BEGIN Input data

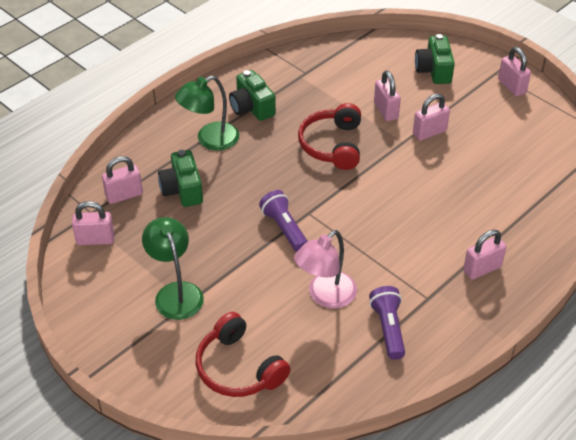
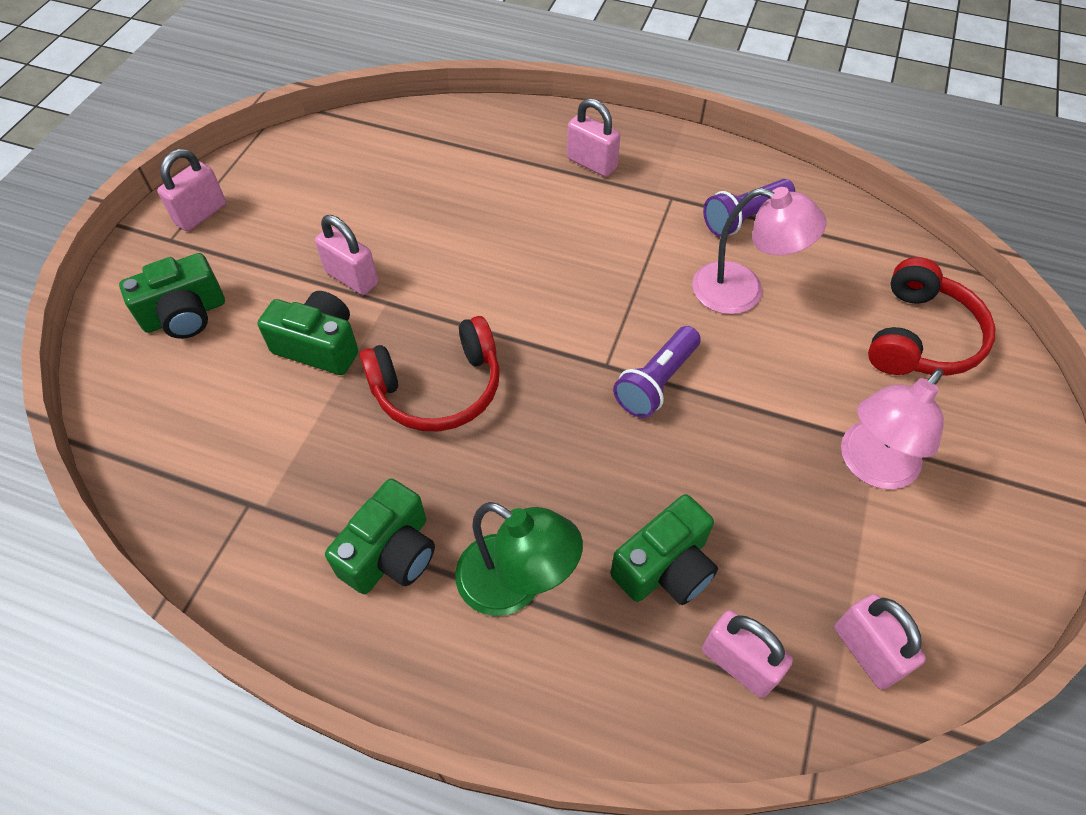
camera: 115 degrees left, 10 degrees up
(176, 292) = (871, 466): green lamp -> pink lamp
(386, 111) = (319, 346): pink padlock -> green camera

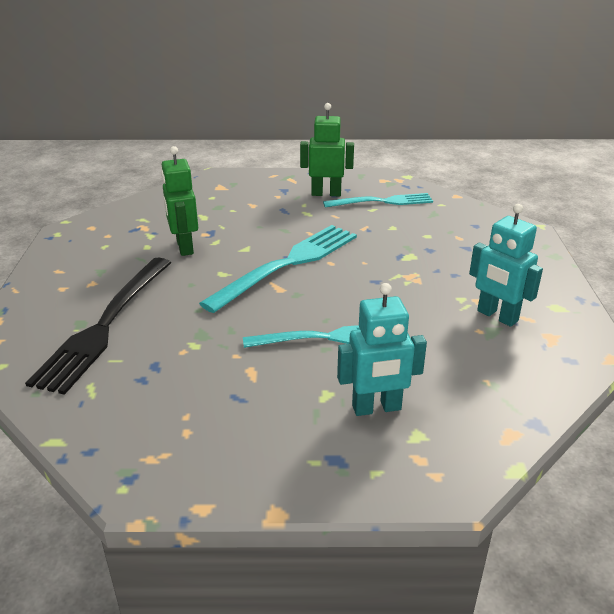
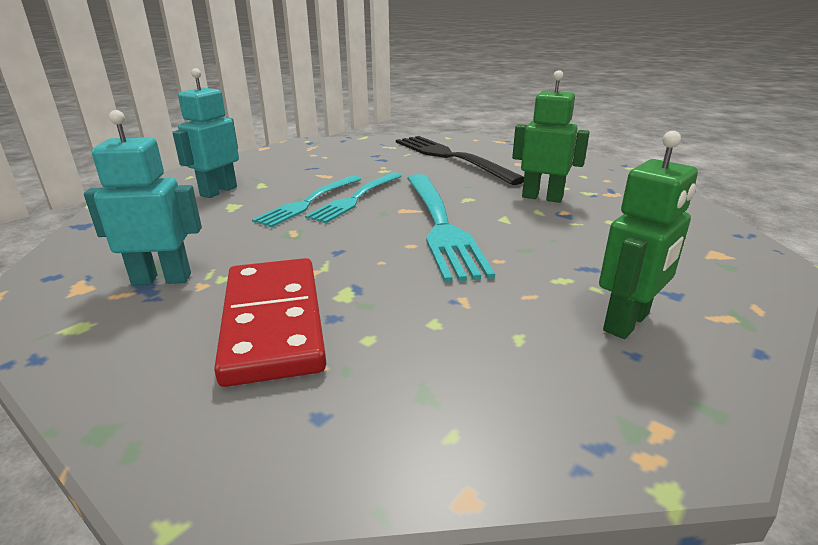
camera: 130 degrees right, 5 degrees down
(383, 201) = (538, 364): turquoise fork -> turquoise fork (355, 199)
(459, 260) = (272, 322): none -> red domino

END Input data

→ **Instruction**: Please provide an exact transcription of each line from the one holding "(383, 201) = (538, 364): turquoise" through the final line of the data above.

→ **Exercise result**:
(383, 201) = (538, 364): turquoise fork -> turquoise fork (355, 199)
(459, 260) = (272, 322): none -> red domino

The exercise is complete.